### Short exercise
Reproduce the entries below word for word, omitting the pictures.

Entries taken from a collection
········
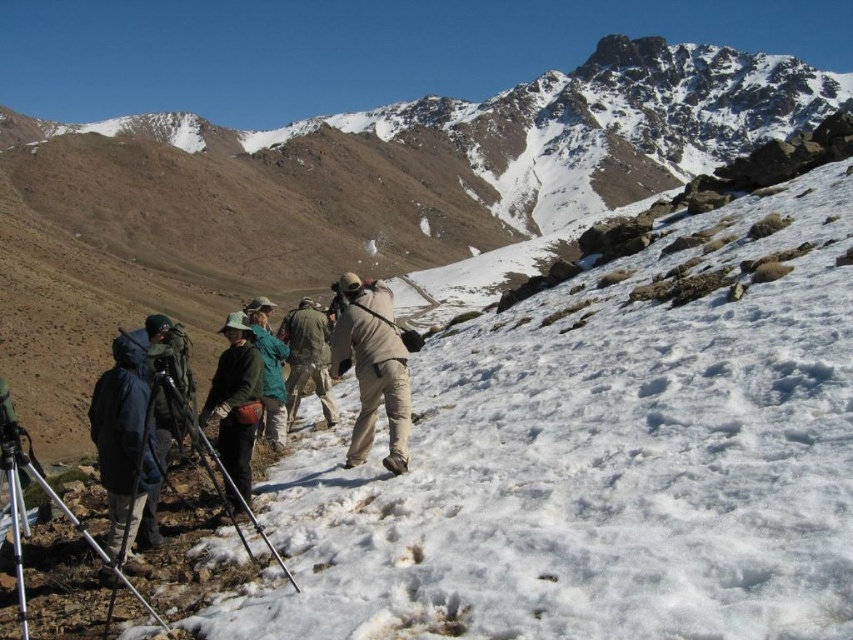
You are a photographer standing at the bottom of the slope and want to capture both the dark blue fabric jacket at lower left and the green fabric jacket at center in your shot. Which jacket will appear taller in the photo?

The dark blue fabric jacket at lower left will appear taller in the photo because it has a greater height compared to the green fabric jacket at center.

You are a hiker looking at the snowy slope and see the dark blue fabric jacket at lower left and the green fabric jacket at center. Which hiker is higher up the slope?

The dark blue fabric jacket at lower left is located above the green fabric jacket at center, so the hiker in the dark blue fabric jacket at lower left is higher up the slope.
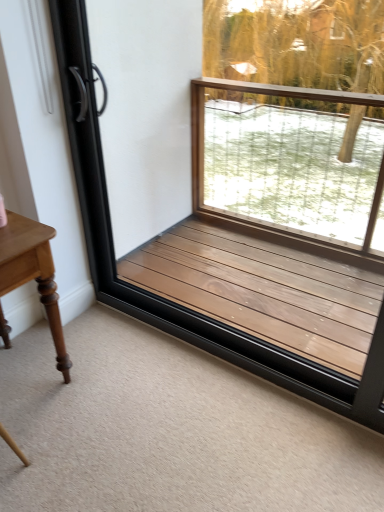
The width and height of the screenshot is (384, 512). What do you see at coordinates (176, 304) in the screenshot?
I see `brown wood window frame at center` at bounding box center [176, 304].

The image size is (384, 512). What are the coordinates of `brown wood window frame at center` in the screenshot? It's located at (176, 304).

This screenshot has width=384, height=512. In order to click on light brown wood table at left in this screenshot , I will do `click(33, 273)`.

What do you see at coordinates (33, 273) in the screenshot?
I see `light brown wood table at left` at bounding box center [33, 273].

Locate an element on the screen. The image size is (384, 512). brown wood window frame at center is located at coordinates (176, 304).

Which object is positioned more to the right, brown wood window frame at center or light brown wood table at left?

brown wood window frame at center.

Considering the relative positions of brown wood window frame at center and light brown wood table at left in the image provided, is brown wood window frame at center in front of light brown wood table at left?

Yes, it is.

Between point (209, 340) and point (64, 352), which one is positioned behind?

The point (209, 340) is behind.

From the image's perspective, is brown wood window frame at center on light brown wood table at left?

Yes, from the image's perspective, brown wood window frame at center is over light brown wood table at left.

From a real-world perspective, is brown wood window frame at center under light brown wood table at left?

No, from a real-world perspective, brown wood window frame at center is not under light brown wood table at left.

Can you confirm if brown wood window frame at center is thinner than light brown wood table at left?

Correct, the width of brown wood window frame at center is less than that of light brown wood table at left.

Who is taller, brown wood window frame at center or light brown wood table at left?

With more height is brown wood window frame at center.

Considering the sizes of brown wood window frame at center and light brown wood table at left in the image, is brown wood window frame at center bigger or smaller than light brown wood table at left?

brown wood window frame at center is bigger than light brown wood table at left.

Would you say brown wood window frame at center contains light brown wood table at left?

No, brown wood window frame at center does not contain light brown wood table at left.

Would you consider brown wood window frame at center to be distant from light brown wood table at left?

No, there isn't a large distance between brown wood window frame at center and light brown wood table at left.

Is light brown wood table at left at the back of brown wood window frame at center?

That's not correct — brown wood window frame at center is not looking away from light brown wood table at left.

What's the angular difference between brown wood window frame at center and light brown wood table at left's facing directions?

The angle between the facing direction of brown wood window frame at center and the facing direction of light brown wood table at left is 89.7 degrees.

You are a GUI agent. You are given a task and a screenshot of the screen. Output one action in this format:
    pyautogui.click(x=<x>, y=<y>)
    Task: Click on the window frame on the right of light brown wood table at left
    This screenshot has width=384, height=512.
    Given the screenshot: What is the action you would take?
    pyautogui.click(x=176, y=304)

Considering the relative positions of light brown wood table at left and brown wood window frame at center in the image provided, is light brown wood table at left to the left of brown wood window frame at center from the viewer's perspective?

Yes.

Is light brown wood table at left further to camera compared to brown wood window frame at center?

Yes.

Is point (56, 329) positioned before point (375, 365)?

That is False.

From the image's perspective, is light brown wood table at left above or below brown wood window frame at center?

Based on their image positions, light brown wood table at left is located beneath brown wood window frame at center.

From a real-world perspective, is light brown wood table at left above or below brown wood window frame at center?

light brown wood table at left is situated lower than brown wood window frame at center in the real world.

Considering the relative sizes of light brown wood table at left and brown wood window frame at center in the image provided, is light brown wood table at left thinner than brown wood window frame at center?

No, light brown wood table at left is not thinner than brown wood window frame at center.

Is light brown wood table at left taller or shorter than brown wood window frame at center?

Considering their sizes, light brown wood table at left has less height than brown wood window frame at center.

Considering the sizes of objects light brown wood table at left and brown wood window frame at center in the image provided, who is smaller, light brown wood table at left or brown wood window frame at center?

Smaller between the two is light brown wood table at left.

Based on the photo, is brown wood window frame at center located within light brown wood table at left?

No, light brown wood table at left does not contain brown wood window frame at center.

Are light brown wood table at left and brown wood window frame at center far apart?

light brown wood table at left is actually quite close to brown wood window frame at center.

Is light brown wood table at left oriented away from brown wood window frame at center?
········
### The output
You are a photographer standing at the bottom of the slope and want to capture both the dark blue fabric jacket at lower left and the green fabric jacket at center in your shot. Which jacket will appear taller in the photo?

The dark blue fabric jacket at lower left will appear taller in the photo because it has a greater height compared to the green fabric jacket at center.

You are a hiker looking at the snowy slope and see the dark blue fabric jacket at lower left and the green fabric jacket at center. Which hiker is higher up the slope?

The dark blue fabric jacket at lower left is located above the green fabric jacket at center, so the hiker in the dark blue fabric jacket at lower left is higher up the slope.
The width and height of the screenshot is (384, 512). What do you see at coordinates (176, 304) in the screenshot?
I see `brown wood window frame at center` at bounding box center [176, 304].

The image size is (384, 512). What are the coordinates of `brown wood window frame at center` in the screenshot? It's located at (176, 304).

This screenshot has width=384, height=512. In order to click on light brown wood table at left in this screenshot , I will do `click(33, 273)`.

What do you see at coordinates (33, 273) in the screenshot?
I see `light brown wood table at left` at bounding box center [33, 273].

Locate an element on the screen. The image size is (384, 512). brown wood window frame at center is located at coordinates (176, 304).

Which object is positioned more to the right, brown wood window frame at center or light brown wood table at left?

brown wood window frame at center.

Considering the relative positions of brown wood window frame at center and light brown wood table at left in the image provided, is brown wood window frame at center in front of light brown wood table at left?

Yes, it is.

Between point (209, 340) and point (64, 352), which one is positioned behind?

The point (209, 340) is behind.

From the image's perspective, is brown wood window frame at center on light brown wood table at left?

Yes, from the image's perspective, brown wood window frame at center is over light brown wood table at left.

From a real-world perspective, is brown wood window frame at center under light brown wood table at left?

No, from a real-world perspective, brown wood window frame at center is not under light brown wood table at left.

Can you confirm if brown wood window frame at center is thinner than light brown wood table at left?

Correct, the width of brown wood window frame at center is less than that of light brown wood table at left.

Who is taller, brown wood window frame at center or light brown wood table at left?

With more height is brown wood window frame at center.

Considering the sizes of brown wood window frame at center and light brown wood table at left in the image, is brown wood window frame at center bigger or smaller than light brown wood table at left?

brown wood window frame at center is bigger than light brown wood table at left.

Would you say brown wood window frame at center contains light brown wood table at left?

No, brown wood window frame at center does not contain light brown wood table at left.

Would you consider brown wood window frame at center to be distant from light brown wood table at left?

No, there isn't a large distance between brown wood window frame at center and light brown wood table at left.

Is light brown wood table at left at the back of brown wood window frame at center?

That's not correct — brown wood window frame at center is not looking away from light brown wood table at left.

What's the angular difference between brown wood window frame at center and light brown wood table at left's facing directions?

The angle between the facing direction of brown wood window frame at center and the facing direction of light brown wood table at left is 89.7 degrees.

You are a GUI agent. You are given a task and a screenshot of the screen. Output one action in this format:
    pyautogui.click(x=<x>, y=<y>)
    Task: Click on the window frame on the right of light brown wood table at left
    This screenshot has width=384, height=512.
    Given the screenshot: What is the action you would take?
    pyautogui.click(x=176, y=304)

Considering the relative positions of light brown wood table at left and brown wood window frame at center in the image provided, is light brown wood table at left to the left of brown wood window frame at center from the viewer's perspective?

Yes.

Is light brown wood table at left further to camera compared to brown wood window frame at center?

Yes.

Is point (56, 329) positioned before point (375, 365)?

That is False.

From the image's perspective, is light brown wood table at left above or below brown wood window frame at center?

Based on their image positions, light brown wood table at left is located beneath brown wood window frame at center.

From a real-world perspective, is light brown wood table at left above or below brown wood window frame at center?

light brown wood table at left is situated lower than brown wood window frame at center in the real world.

Considering the relative sizes of light brown wood table at left and brown wood window frame at center in the image provided, is light brown wood table at left thinner than brown wood window frame at center?

No, light brown wood table at left is not thinner than brown wood window frame at center.

Is light brown wood table at left taller or shorter than brown wood window frame at center?

Considering their sizes, light brown wood table at left has less height than brown wood window frame at center.

Considering the sizes of objects light brown wood table at left and brown wood window frame at center in the image provided, who is smaller, light brown wood table at left or brown wood window frame at center?

Smaller between the two is light brown wood table at left.

Based on the photo, is brown wood window frame at center located within light brown wood table at left?

No, light brown wood table at left does not contain brown wood window frame at center.

Are light brown wood table at left and brown wood window frame at center far apart?

light brown wood table at left is actually quite close to brown wood window frame at center.

Is light brown wood table at left oriented away from brown wood window frame at center?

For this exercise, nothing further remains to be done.